(Dataset excerpts)
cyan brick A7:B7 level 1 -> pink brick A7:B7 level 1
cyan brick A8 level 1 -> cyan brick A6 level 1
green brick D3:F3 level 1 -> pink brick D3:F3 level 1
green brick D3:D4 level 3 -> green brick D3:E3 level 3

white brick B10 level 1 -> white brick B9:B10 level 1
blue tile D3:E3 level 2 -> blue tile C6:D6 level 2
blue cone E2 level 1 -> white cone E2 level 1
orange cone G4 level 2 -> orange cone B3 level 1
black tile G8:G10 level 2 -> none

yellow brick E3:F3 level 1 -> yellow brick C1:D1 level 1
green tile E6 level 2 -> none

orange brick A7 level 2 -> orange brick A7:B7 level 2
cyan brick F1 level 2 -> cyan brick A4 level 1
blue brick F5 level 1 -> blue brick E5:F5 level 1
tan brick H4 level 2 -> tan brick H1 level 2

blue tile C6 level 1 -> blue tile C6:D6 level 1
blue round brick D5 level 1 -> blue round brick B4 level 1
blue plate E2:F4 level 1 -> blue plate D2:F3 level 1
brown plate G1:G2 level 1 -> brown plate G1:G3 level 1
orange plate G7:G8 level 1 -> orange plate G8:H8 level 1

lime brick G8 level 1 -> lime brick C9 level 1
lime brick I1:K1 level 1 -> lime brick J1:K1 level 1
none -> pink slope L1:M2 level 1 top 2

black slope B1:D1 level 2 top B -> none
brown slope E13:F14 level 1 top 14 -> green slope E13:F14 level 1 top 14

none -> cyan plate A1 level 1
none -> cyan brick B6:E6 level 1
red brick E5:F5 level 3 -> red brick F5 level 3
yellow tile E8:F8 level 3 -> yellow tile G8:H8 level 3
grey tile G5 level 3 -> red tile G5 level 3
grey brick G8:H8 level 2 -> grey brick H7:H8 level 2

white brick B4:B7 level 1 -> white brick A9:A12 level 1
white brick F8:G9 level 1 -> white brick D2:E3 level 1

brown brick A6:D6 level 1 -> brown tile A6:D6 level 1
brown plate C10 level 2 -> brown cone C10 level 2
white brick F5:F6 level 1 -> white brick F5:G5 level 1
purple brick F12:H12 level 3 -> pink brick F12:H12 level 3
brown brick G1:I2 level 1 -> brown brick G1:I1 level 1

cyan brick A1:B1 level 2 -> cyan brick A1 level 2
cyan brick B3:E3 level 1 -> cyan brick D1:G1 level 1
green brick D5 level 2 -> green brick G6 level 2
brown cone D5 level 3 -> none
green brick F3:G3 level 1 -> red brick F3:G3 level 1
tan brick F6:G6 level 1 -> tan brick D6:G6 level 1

What the task asks>
Give the lines again, exactly as they stand, from the beginning of the data through the line with "black slope B1:D1 level 2 top B -> none".

Your solution>
cyan brick A7:B7 level 1 -> pink brick A7:B7 level 1
cyan brick A8 level 1 -> cyan brick A6 level 1
green brick D3:F3 level 1 -> pink brick D3:F3 level 1
green brick D3:D4 level 3 -> green brick D3:E3 level 3

white brick B10 level 1 -> white brick B9:B10 level 1
blue tile D3:E3 level 2 -> blue tile C6:D6 level 2
blue cone E2 level 1 -> white cone E2 level 1
orange cone G4 level 2 -> orange cone B3 level 1
black tile G8:G10 level 2 -> none

yellow brick E3:F3 level 1 -> yellow brick C1:D1 level 1
green tile E6 level 2 -> none

orange brick A7 level 2 -> orange brick A7:B7 level 2
cyan brick F1 level 2 -> cyan brick A4 level 1
blue brick F5 level 1 -> blue brick E5:F5 level 1
tan brick H4 level 2 -> tan brick H1 level 2

blue tile C6 level 1 -> blue tile C6:D6 level 1
blue round brick D5 level 1 -> blue round brick B4 level 1
blue plate E2:F4 level 1 -> blue plate D2:F3 level 1
brown plate G1:G2 level 1 -> brown plate G1:G3 level 1
orange plate G7:G8 level 1 -> orange plate G8:H8 level 1

lime brick G8 level 1 -> lime brick C9 level 1
lime brick I1:K1 level 1 -> lime brick J1:K1 level 1
none -> pink slope L1:M2 level 1 top 2

black slope B1:D1 level 2 top B -> none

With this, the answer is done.